DATA IN THIS EXERCISE –
........
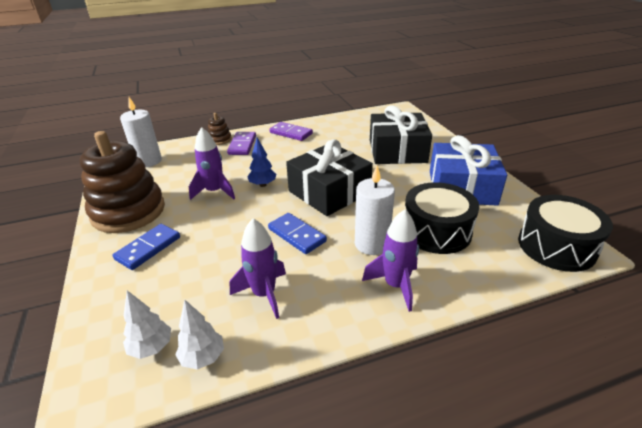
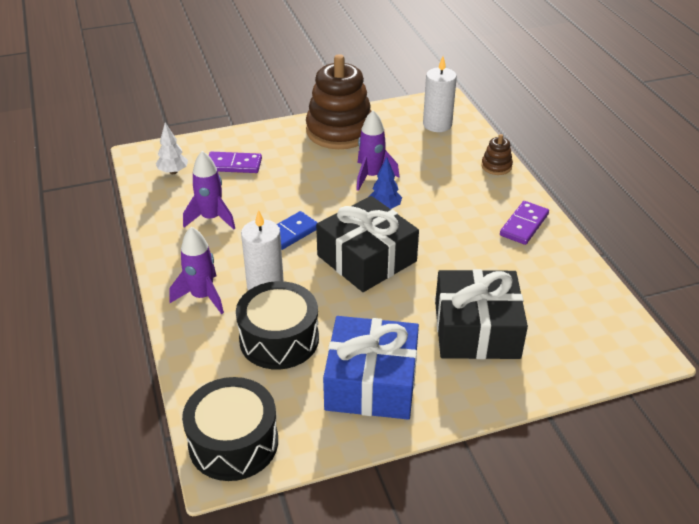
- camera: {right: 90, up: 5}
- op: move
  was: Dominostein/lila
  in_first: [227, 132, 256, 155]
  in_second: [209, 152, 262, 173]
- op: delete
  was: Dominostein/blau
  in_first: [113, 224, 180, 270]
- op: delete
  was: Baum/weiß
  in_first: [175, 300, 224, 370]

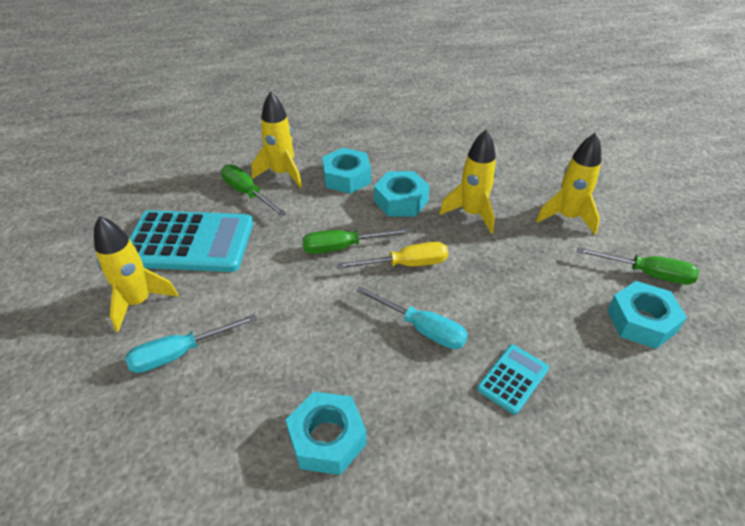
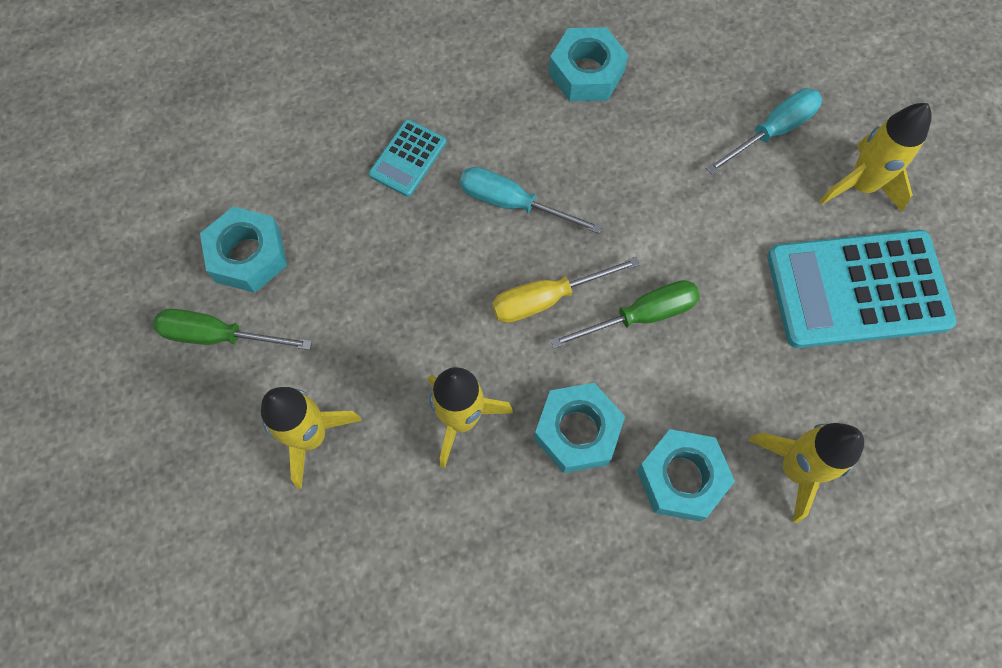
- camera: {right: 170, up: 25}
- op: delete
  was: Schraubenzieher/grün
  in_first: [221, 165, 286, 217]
........
WORK INSTRUCTION – Reproduce the data above in full, exactly, with the images removed.

ANSWER TO THIS PROBLEM –
- camera: {right: 90, up: 5}
- op: move
  was: Dominostein/lila
  in_first: [227, 132, 256, 155]
  in_second: [209, 152, 262, 173]
- op: delete
  was: Dominostein/blau
  in_first: [113, 224, 180, 270]
- op: delete
  was: Baum/weiß
  in_first: [175, 300, 224, 370]

- camera: {right: 170, up: 25}
- op: delete
  was: Schraubenzieher/grün
  in_first: [221, 165, 286, 217]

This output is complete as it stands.